* _Exercise details_
Output exactly the lines below, starting with the line that has "SONAR: JSN-SR04 -> US-100" and going on through the line that has "RTC3: DS3231 -> PCF8523", both included, and no other lines.
━━━━
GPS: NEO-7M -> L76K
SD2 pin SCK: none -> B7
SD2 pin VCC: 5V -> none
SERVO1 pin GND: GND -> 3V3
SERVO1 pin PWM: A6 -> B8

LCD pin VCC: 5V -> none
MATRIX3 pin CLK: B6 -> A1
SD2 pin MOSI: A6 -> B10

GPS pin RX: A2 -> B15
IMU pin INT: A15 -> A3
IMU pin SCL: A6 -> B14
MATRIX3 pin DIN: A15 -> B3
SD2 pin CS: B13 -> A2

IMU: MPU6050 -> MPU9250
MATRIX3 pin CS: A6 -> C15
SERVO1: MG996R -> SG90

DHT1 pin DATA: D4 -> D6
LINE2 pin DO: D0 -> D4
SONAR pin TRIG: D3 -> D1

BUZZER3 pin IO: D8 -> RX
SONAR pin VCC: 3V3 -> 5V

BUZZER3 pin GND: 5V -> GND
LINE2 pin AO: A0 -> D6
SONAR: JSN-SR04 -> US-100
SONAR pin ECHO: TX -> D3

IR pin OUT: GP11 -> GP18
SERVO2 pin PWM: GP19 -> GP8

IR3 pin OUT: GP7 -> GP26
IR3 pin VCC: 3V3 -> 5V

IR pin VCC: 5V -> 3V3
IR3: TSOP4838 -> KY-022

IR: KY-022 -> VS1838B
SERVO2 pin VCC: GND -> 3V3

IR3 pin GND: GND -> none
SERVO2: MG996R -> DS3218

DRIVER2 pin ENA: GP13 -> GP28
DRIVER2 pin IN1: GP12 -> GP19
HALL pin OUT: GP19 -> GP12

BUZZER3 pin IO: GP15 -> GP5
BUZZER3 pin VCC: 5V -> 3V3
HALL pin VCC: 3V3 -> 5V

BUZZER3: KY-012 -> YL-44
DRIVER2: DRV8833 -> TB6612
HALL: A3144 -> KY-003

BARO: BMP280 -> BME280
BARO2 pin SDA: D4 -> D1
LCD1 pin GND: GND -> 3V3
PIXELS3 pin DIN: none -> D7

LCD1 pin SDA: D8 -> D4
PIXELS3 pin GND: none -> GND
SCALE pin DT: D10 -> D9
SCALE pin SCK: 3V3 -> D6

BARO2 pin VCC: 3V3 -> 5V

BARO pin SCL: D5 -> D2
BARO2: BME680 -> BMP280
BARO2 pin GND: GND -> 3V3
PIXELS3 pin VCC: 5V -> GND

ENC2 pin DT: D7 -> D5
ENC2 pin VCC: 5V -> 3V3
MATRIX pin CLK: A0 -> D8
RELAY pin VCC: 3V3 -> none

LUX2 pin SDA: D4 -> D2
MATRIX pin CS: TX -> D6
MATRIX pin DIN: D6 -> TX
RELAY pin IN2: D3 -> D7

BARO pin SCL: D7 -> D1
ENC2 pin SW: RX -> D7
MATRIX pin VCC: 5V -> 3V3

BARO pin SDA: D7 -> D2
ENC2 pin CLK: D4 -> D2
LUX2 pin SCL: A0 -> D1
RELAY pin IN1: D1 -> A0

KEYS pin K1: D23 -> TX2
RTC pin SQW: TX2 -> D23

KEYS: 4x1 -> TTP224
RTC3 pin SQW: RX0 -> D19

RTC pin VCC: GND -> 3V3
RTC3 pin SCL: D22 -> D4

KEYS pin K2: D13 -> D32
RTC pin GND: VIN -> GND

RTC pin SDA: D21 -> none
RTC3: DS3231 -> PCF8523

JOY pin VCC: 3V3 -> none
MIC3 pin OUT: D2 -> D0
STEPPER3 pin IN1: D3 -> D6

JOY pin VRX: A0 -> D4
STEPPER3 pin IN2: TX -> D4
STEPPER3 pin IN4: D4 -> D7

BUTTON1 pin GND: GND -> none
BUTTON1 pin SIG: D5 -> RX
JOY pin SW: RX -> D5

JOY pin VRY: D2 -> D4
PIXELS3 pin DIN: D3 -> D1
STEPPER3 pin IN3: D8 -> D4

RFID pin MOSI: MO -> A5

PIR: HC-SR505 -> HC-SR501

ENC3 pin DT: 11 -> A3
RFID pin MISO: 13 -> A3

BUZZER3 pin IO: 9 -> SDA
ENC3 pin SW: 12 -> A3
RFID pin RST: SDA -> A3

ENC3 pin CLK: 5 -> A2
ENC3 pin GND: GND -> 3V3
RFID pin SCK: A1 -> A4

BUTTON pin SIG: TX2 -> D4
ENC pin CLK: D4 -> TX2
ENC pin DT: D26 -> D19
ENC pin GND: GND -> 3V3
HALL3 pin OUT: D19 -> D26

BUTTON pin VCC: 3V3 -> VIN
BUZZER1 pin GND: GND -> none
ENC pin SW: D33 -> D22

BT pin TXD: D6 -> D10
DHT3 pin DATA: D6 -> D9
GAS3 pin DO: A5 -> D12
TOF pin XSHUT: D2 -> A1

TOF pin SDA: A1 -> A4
━━━━
* _Result_
SONAR: JSN-SR04 -> US-100
SONAR pin ECHO: TX -> D3

IR pin OUT: GP11 -> GP18
SERVO2 pin PWM: GP19 -> GP8

IR3 pin OUT: GP7 -> GP26
IR3 pin VCC: 3V3 -> 5V

IR pin VCC: 5V -> 3V3
IR3: TSOP4838 -> KY-022

IR: KY-022 -> VS1838B
SERVO2 pin VCC: GND -> 3V3

IR3 pin GND: GND -> none
SERVO2: MG996R -> DS3218

DRIVER2 pin ENA: GP13 -> GP28
DRIVER2 pin IN1: GP12 -> GP19
HALL pin OUT: GP19 -> GP12

BUZZER3 pin IO: GP15 -> GP5
BUZZER3 pin VCC: 5V -> 3V3
HALL pin VCC: 3V3 -> 5V

BUZZER3: KY-012 -> YL-44
DRIVER2: DRV8833 -> TB6612
HALL: A3144 -> KY-003

BARO: BMP280 -> BME280
BARO2 pin SDA: D4 -> D1
LCD1 pin GND: GND -> 3V3
PIXELS3 pin DIN: none -> D7

LCD1 pin SDA: D8 -> D4
PIXELS3 pin GND: none -> GND
SCALE pin DT: D10 -> D9
SCALE pin SCK: 3V3 -> D6

BARO2 pin VCC: 3V3 -> 5V

BARO pin SCL: D5 -> D2
BARO2: BME680 -> BMP280
BARO2 pin GND: GND -> 3V3
PIXELS3 pin VCC: 5V -> GND

ENC2 pin DT: D7 -> D5
ENC2 pin VCC: 5V -> 3V3
MATRIX pin CLK: A0 -> D8
RELAY pin VCC: 3V3 -> none

LUX2 pin SDA: D4 -> D2
MATRIX pin CS: TX -> D6
MATRIX pin DIN: D6 -> TX
RELAY pin IN2: D3 -> D7

BARO pin SCL: D7 -> D1
ENC2 pin SW: RX -> D7
MATRIX pin VCC: 5V -> 3V3

BARO pin SDA: D7 -> D2
ENC2 pin CLK: D4 -> D2
LUX2 pin SCL: A0 -> D1
RELAY pin IN1: D1 -> A0

KEYS pin K1: D23 -> TX2
RTC pin SQW: TX2 -> D23

KEYS: 4x1 -> TTP224
RTC3 pin SQW: RX0 -> D19

RTC pin VCC: GND -> 3V3
RTC3 pin SCL: D22 -> D4

KEYS pin K2: D13 -> D32
RTC pin GND: VIN -> GND

RTC pin SDA: D21 -> none
RTC3: DS3231 -> PCF8523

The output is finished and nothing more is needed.